- [Zu erstellen]:
Sammle aus den folgenden Einträgen jede Zeile, die das Wort „Estimate“ enthält, und beachte dabei die Groß- und Kleinschreibung.

- [Rohdaten]:
-----

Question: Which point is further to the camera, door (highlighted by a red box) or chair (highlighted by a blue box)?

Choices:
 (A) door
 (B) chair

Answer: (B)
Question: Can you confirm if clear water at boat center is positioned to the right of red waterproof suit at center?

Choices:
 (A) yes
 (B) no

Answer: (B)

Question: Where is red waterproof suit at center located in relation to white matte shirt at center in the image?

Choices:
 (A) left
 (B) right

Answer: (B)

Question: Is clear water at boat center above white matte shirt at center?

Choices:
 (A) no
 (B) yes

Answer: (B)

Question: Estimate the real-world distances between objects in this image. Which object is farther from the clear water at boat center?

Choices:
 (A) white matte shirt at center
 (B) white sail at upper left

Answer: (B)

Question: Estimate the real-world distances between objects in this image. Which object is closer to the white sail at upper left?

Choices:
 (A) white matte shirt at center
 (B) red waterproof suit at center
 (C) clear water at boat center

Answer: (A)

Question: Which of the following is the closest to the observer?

-----

- [Lösung der Aufgabe]:
Question: Estimate the real-world distances between objects in this image. Which object is farther from the clear water at boat center?
Question: Estimate the real-world distances between objects in this image. Which object is closer to the white sail at upper left?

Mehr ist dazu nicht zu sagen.